» **To do**: In the copy, include no pictures, but reproduce every record exactly.

» **Given entries**:

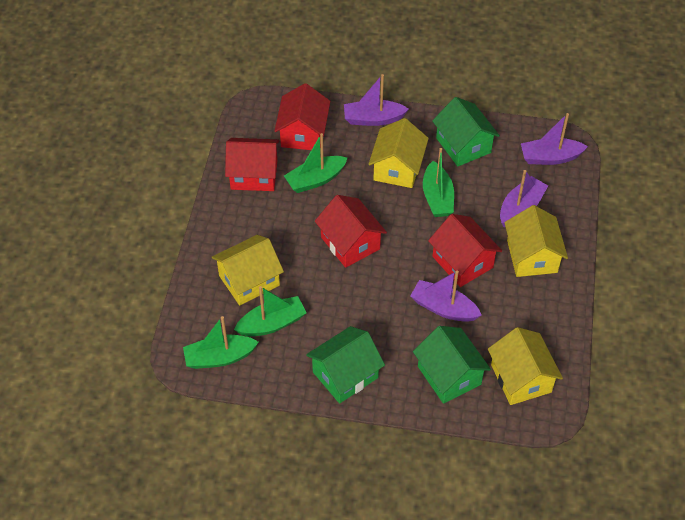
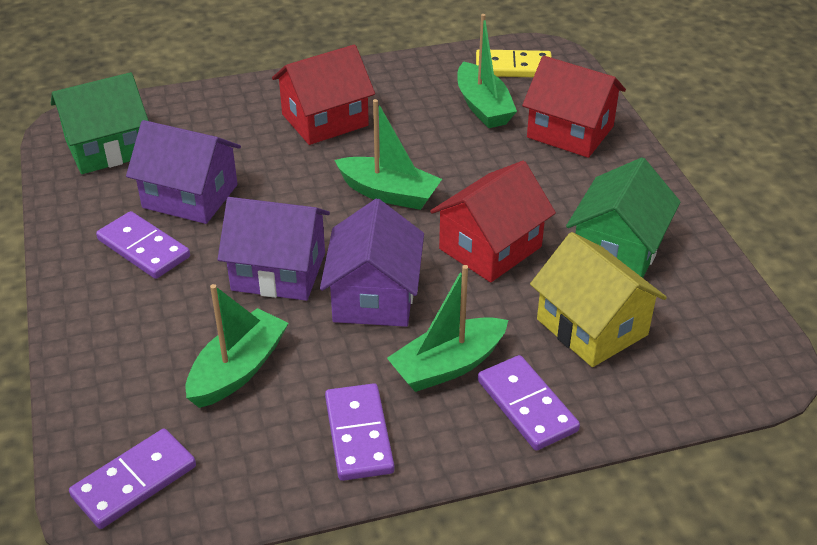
green house: 3 -> 2
purple boat: 4 -> 0
purple domino: 0 -> 4
purple house: 0 -> 3
red house: 4 -> 3
yellow domino: 0 -> 1
yellow house: 4 -> 1

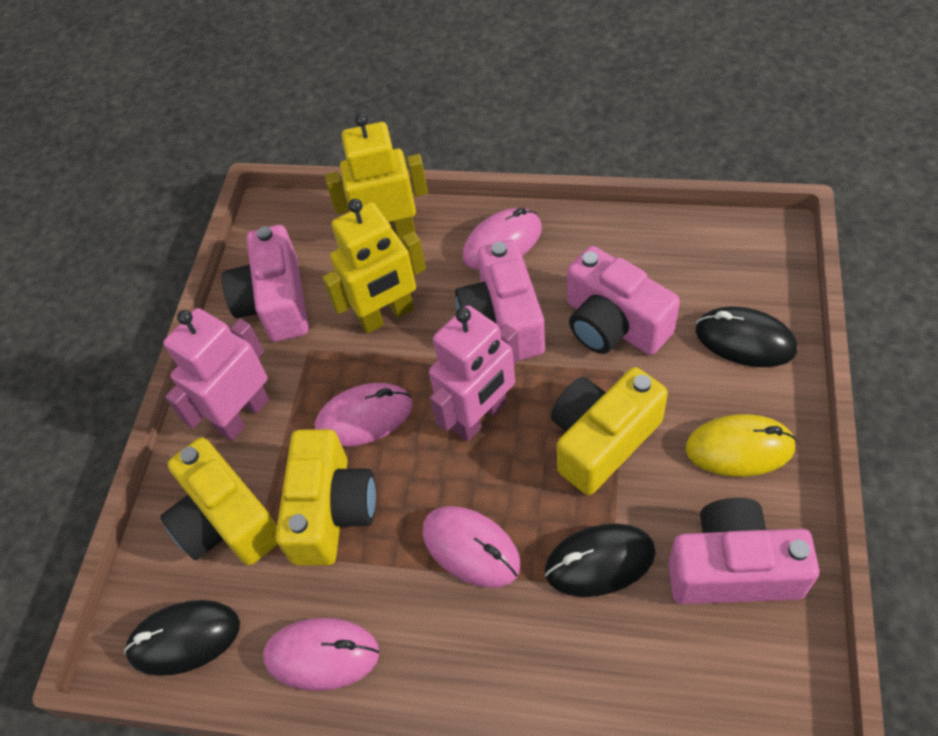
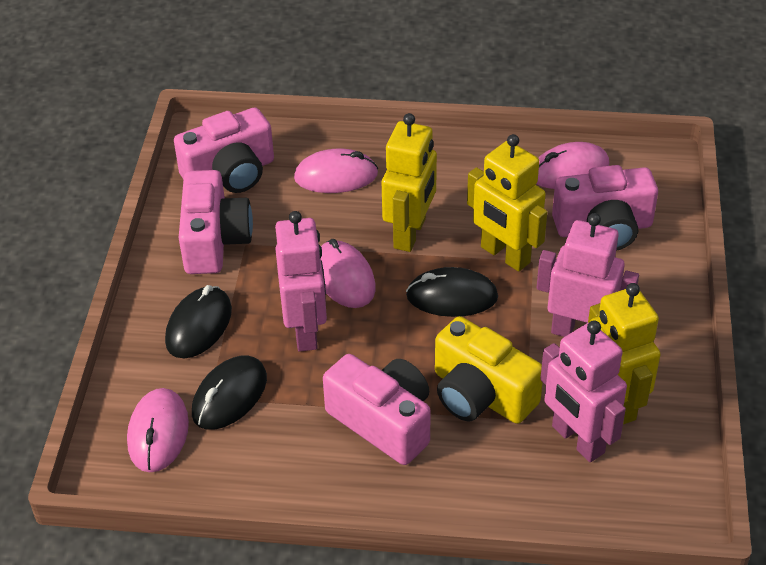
pink robot: 2 -> 3
yellow camera: 3 -> 1
yellow mouse: 1 -> 0
yellow robot: 2 -> 3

» **Your solution**:
green house: 3 -> 2
purple boat: 4 -> 0
purple domino: 0 -> 4
purple house: 0 -> 3
red house: 4 -> 3
yellow domino: 0 -> 1
yellow house: 4 -> 1

pink robot: 2 -> 3
yellow camera: 3 -> 1
yellow mouse: 1 -> 0
yellow robot: 2 -> 3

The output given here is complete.